**DIRECTIONS:** Repeat only the stretch of lines below that runs from the line with "relocated,emerald chalice,(164 332),,(316" through the line with "exchanged,rosy skillet,(287 301),emerald", unaltered.

[AVAILABLE RECORDS]

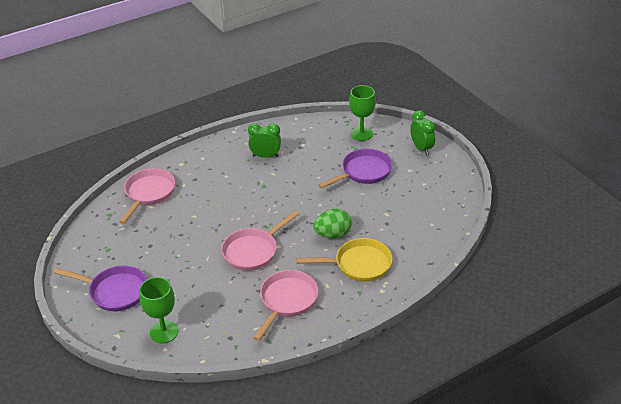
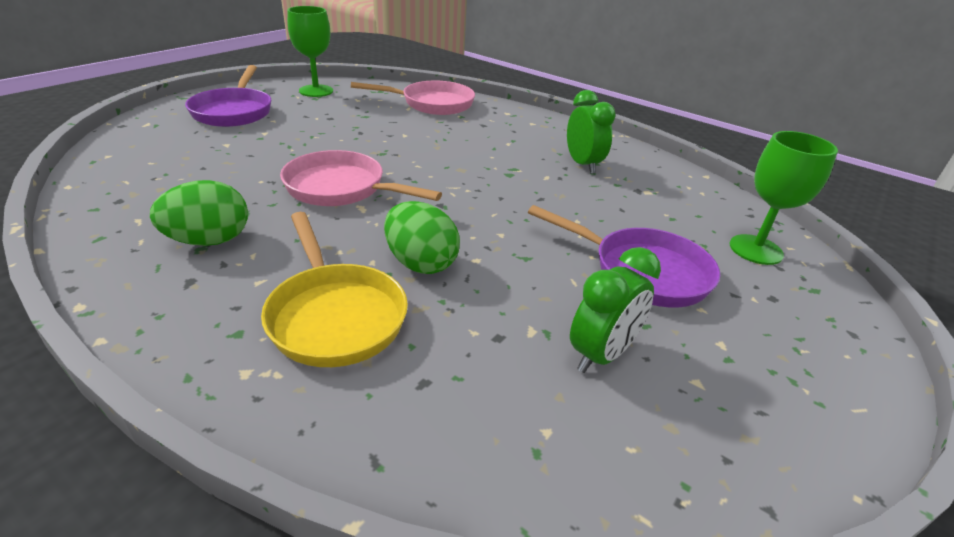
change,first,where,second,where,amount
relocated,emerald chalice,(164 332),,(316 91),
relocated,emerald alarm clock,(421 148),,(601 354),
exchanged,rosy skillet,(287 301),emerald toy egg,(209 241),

[/AVAILABLE RECORDS]
[AVAILABLE RECORDS]

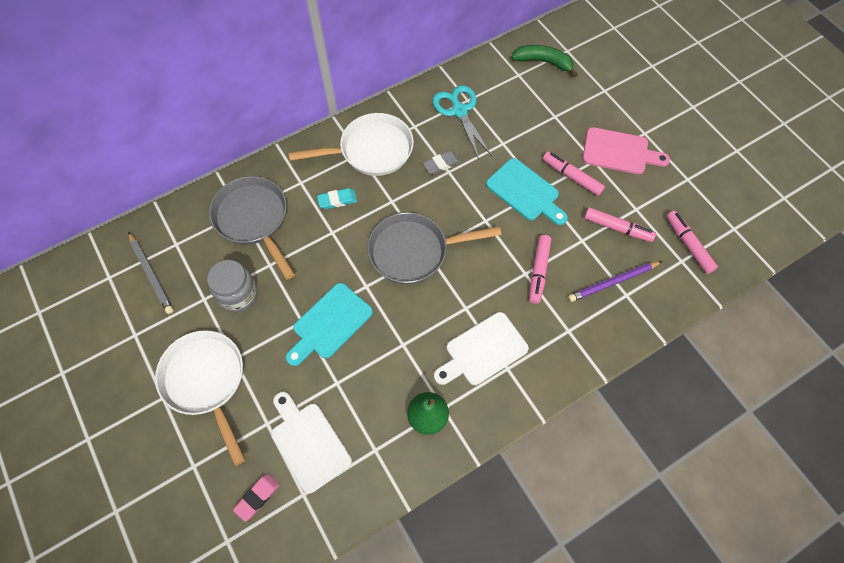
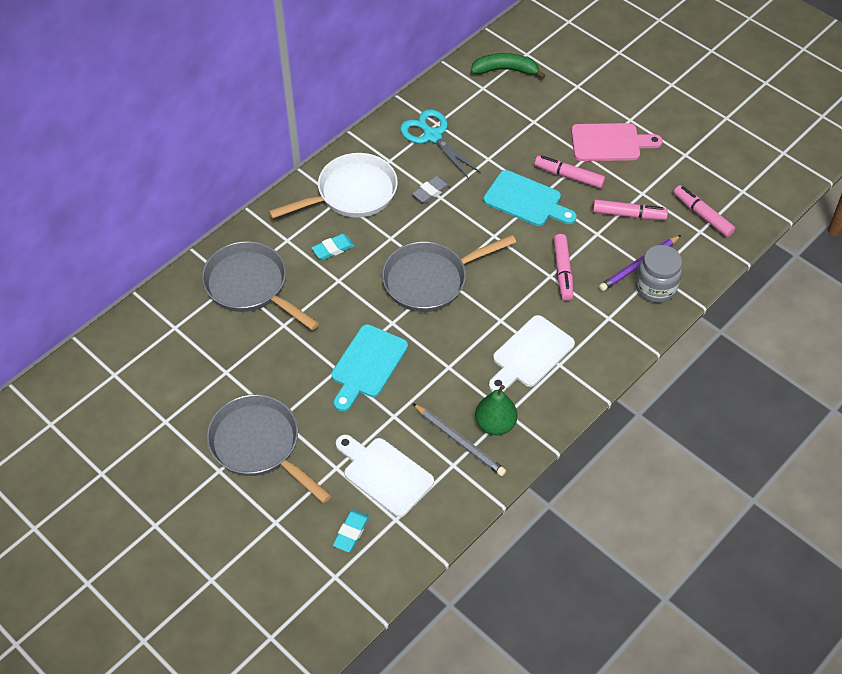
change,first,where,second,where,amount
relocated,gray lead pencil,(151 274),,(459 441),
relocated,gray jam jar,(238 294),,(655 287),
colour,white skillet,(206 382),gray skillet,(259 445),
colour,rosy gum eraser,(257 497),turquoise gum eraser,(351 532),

[/AVAILABLE RECORDS]

**RESPONSE FOR THIS EXERCISE:**
relocated,emerald chalice,(164 332),,(316 91),
relocated,emerald alarm clock,(421 148),,(601 354),
exchanged,rosy skillet,(287 301),emerald toy egg,(209 241),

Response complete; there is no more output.